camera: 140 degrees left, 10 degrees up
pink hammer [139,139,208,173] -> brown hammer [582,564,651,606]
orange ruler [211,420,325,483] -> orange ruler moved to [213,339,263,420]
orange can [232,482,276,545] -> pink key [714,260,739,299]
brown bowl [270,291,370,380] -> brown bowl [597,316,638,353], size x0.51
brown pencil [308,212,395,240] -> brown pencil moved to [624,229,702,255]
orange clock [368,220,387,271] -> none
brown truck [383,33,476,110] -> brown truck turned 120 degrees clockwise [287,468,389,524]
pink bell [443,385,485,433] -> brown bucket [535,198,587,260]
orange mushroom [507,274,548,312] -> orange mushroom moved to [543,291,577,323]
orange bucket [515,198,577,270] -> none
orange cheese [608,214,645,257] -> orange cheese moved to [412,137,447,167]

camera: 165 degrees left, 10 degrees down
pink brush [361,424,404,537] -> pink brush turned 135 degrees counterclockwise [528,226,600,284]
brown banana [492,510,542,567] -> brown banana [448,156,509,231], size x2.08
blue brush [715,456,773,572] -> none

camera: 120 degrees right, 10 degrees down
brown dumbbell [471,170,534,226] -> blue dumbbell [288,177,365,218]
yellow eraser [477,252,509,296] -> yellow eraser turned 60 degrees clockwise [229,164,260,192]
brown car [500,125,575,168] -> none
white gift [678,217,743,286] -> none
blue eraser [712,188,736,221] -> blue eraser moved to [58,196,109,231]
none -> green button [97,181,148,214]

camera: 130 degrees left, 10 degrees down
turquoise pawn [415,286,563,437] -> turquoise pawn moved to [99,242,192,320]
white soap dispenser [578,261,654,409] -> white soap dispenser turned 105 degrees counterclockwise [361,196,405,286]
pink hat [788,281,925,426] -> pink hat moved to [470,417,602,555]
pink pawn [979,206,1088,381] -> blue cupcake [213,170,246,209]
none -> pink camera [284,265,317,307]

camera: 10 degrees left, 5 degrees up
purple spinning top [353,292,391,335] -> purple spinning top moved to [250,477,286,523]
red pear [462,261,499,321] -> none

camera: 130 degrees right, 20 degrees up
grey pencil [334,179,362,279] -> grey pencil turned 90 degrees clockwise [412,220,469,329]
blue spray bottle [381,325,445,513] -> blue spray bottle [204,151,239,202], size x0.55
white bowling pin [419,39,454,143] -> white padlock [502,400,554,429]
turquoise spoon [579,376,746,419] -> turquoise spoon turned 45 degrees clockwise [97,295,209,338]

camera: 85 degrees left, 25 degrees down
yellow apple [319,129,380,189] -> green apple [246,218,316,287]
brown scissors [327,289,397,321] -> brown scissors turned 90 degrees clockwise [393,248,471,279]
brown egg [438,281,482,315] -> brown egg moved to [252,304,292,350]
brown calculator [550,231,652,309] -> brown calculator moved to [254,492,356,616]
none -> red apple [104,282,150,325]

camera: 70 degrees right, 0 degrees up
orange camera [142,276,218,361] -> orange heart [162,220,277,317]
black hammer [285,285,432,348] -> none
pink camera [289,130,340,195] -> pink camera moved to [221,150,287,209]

┄┄┄┄┄┄┄┄┄┄┄┄┄┄┄┄┄┄┄┄

WORK INSTRUCTIONS: Retype exactly the lines of the data above, starting at its first line and finishing with the line that has "turquoise pawn [415,286,563,437]" in it.

EXERCISE ANSWER:
camera: 140 degrees left, 10 degrees up
pink hammer [139,139,208,173] -> brown hammer [582,564,651,606]
orange ruler [211,420,325,483] -> orange ruler moved to [213,339,263,420]
orange can [232,482,276,545] -> pink key [714,260,739,299]
brown bowl [270,291,370,380] -> brown bowl [597,316,638,353], size x0.51
brown pencil [308,212,395,240] -> brown pencil moved to [624,229,702,255]
orange clock [368,220,387,271] -> none
brown truck [383,33,476,110] -> brown truck turned 120 degrees clockwise [287,468,389,524]
pink bell [443,385,485,433] -> brown bucket [535,198,587,260]
orange mushroom [507,274,548,312] -> orange mushroom moved to [543,291,577,323]
orange bucket [515,198,577,270] -> none
orange cheese [608,214,645,257] -> orange cheese moved to [412,137,447,167]

camera: 165 degrees left, 10 degrees down
pink brush [361,424,404,537] -> pink brush turned 135 degrees counterclockwise [528,226,600,284]
brown banana [492,510,542,567] -> brown banana [448,156,509,231], size x2.08
blue brush [715,456,773,572] -> none

camera: 120 degrees right, 10 degrees down
brown dumbbell [471,170,534,226] -> blue dumbbell [288,177,365,218]
yellow eraser [477,252,509,296] -> yellow eraser turned 60 degrees clockwise [229,164,260,192]
brown car [500,125,575,168] -> none
white gift [678,217,743,286] -> none
blue eraser [712,188,736,221] -> blue eraser moved to [58,196,109,231]
none -> green button [97,181,148,214]

camera: 130 degrees left, 10 degrees down
turquoise pawn [415,286,563,437] -> turquoise pawn moved to [99,242,192,320]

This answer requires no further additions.